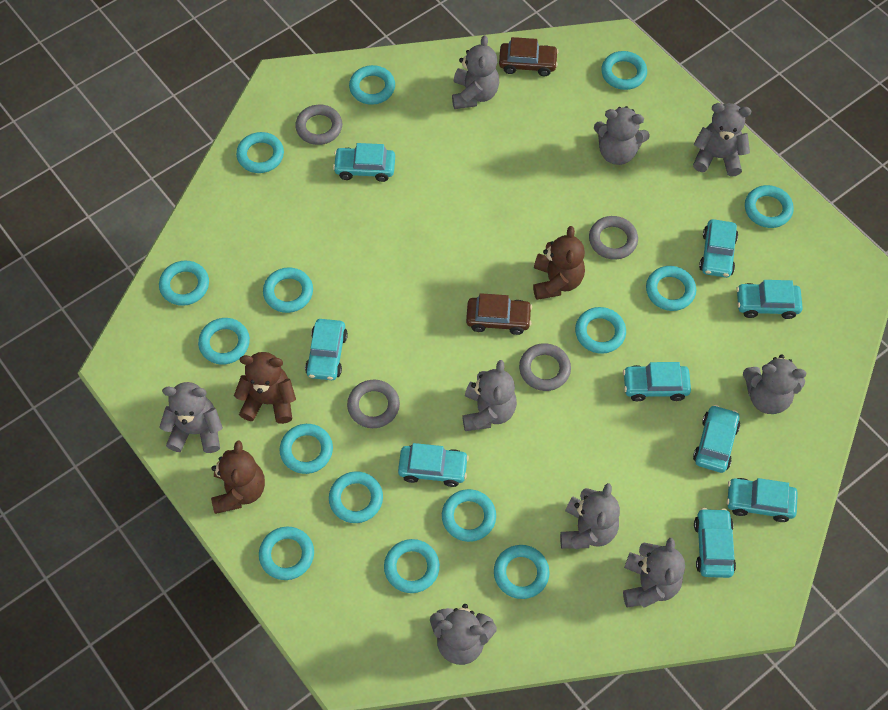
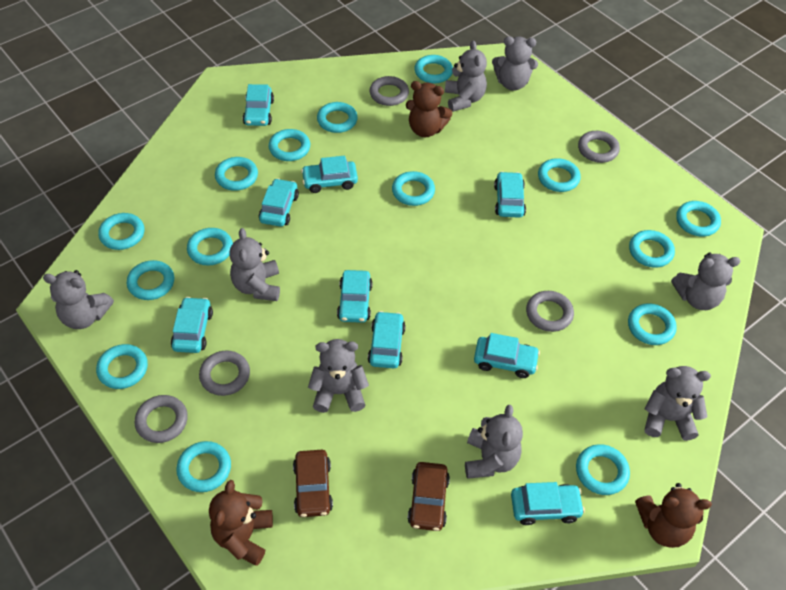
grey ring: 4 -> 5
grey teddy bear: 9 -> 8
==
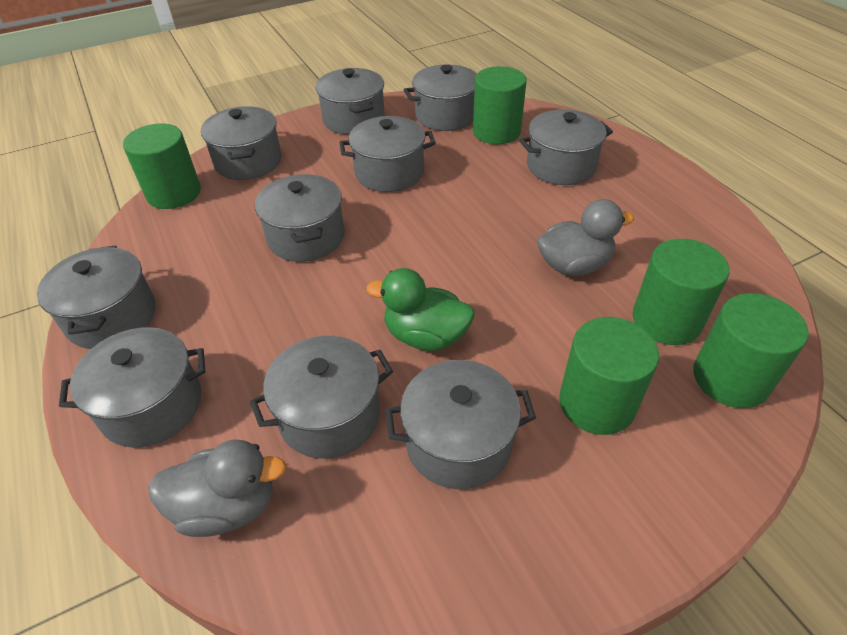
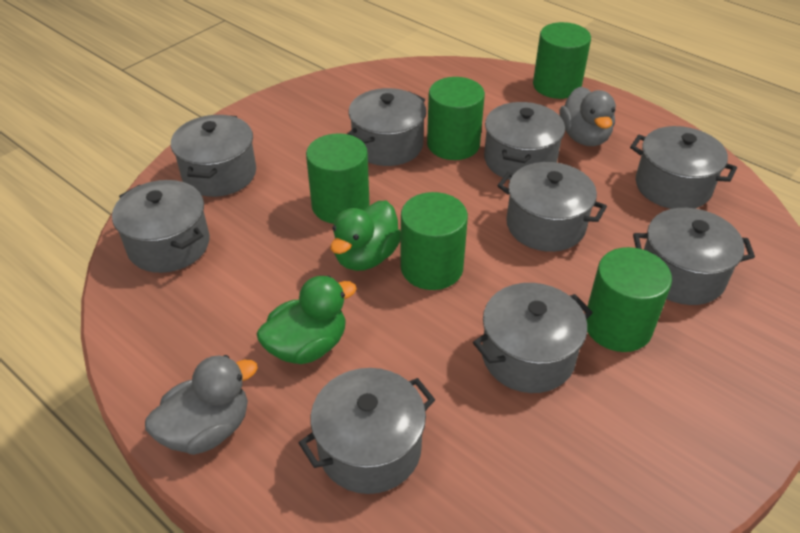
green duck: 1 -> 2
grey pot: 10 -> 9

## Task goal
Return each line above where the word "grey" shows up.

## Response for this exercise
grey ring: 4 -> 5
grey teddy bear: 9 -> 8
grey pot: 10 -> 9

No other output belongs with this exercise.